• YOUR ASSIGNMENT: In the records below, find each line containing the word "BUTTON" and copy it.

--- START ---

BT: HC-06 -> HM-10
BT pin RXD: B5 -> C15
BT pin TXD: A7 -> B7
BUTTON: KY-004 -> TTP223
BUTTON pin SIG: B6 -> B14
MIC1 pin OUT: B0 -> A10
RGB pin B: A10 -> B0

--- END ---
--- START ---

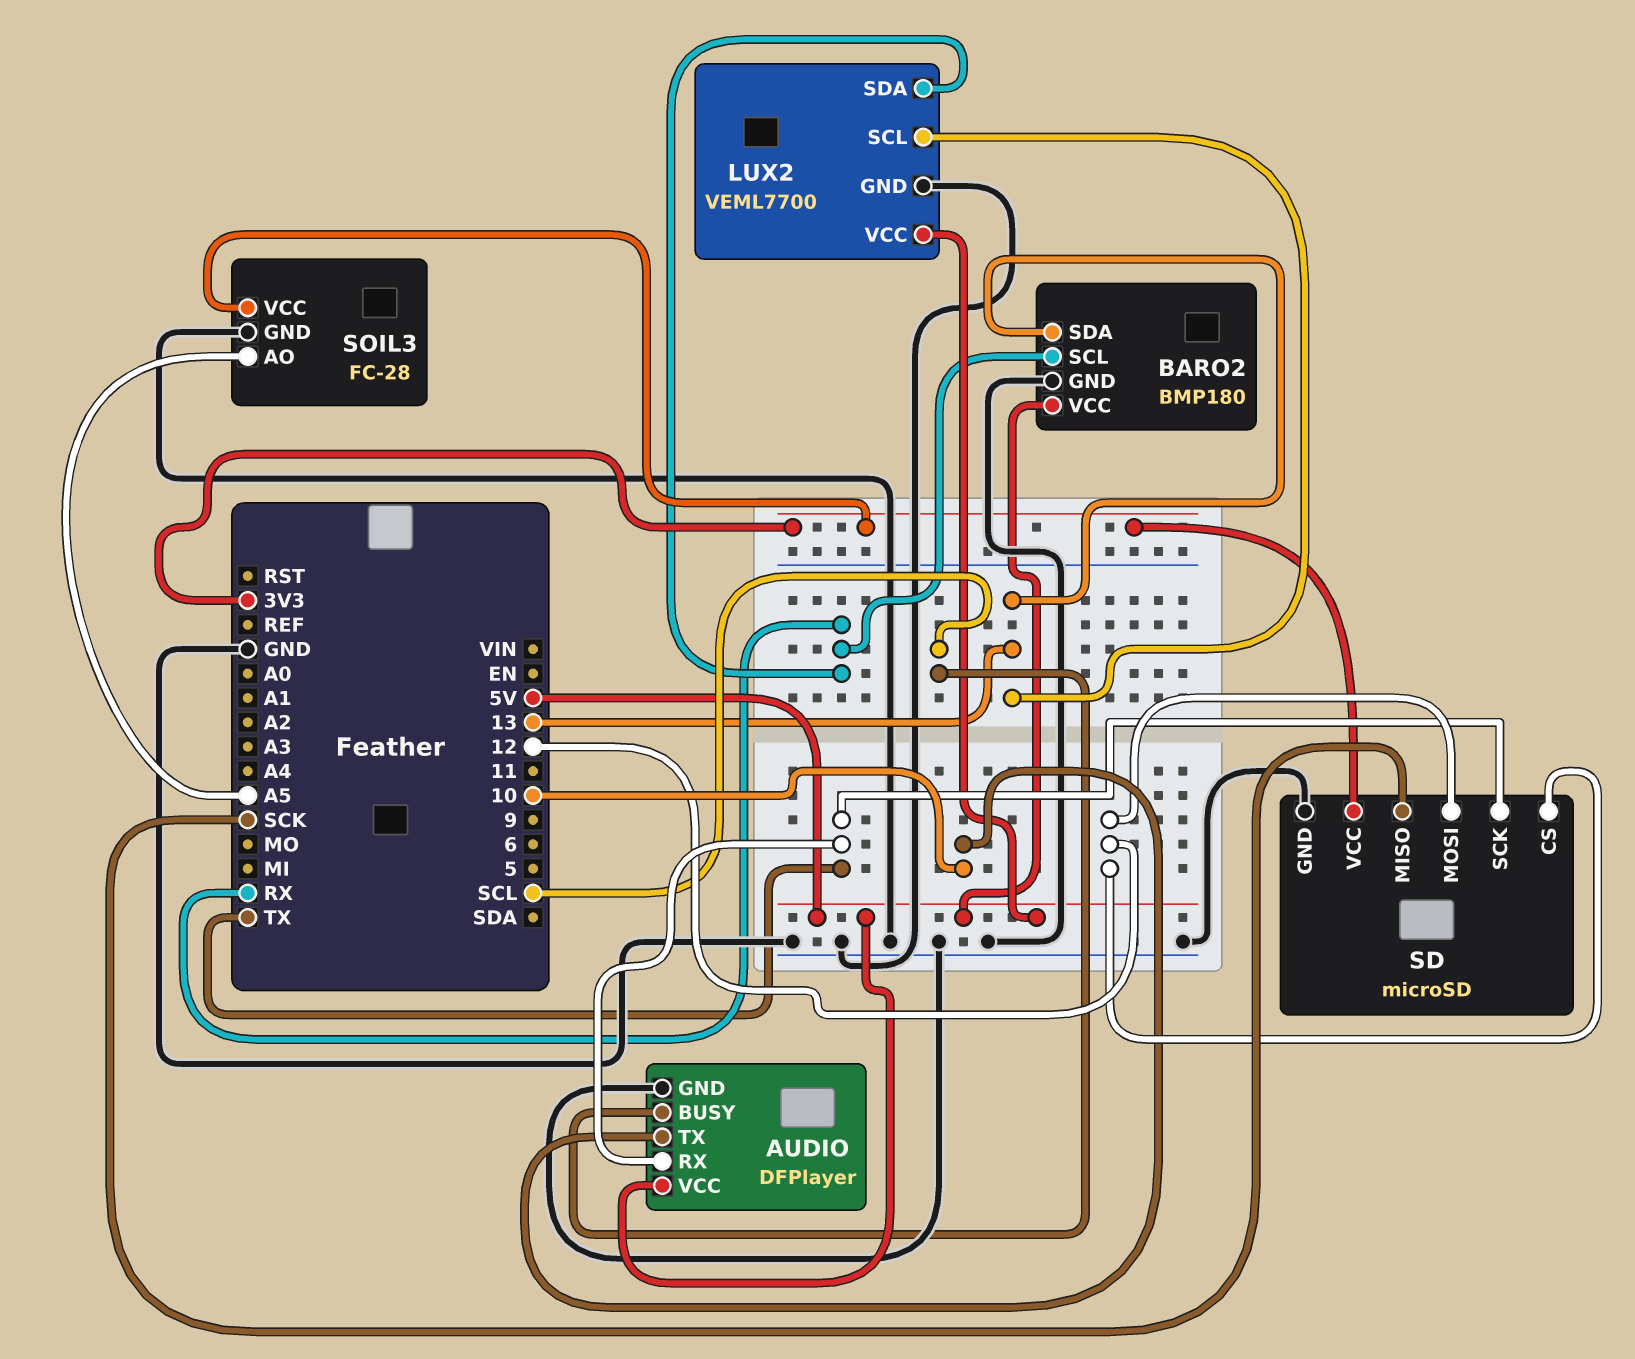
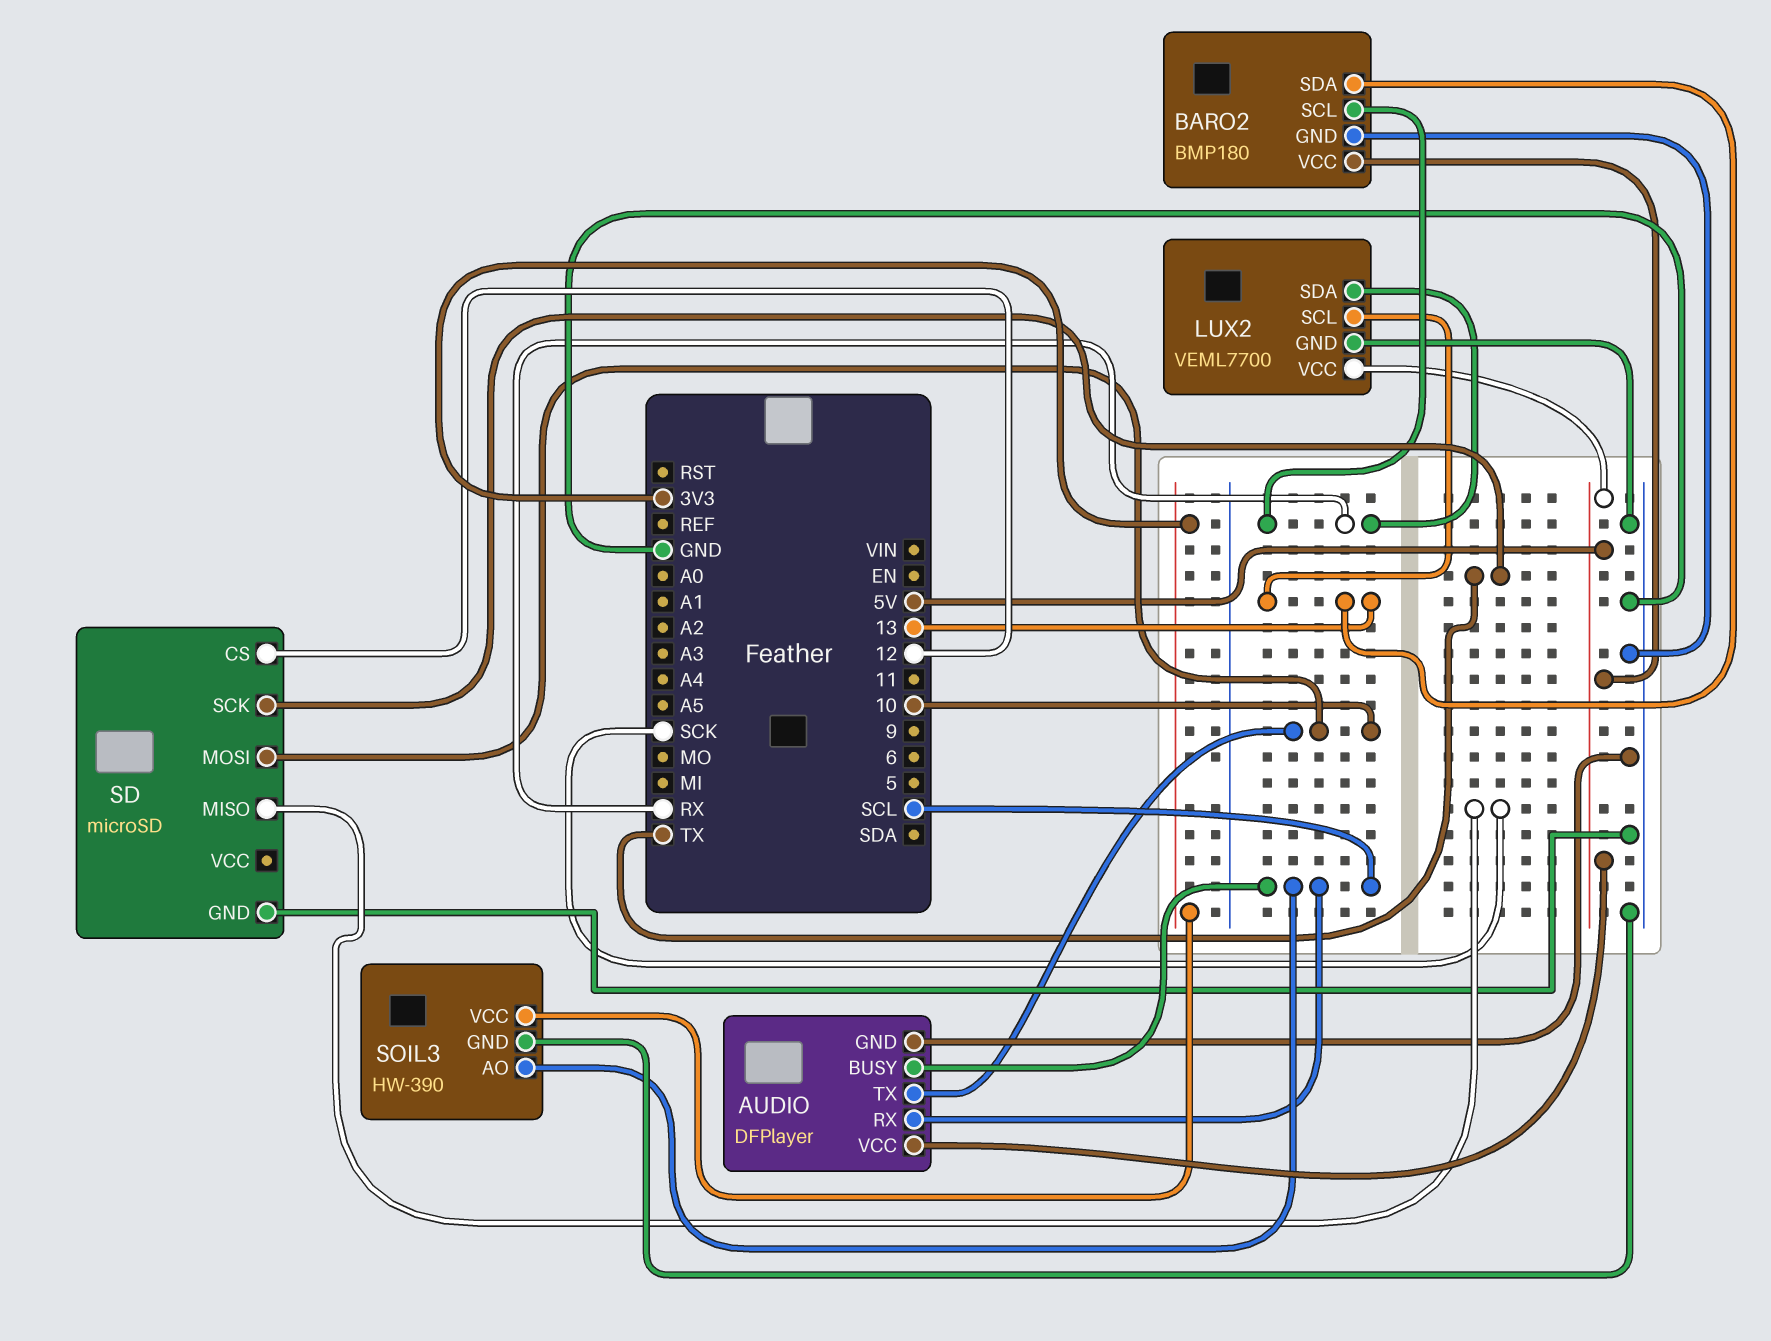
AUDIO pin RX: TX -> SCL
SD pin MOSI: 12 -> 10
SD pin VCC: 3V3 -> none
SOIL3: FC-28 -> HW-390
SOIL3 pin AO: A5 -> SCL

--- END ---

• RESULT OF THIS EXERCISE:
BUTTON: KY-004 -> TTP223
BUTTON pin SIG: B6 -> B14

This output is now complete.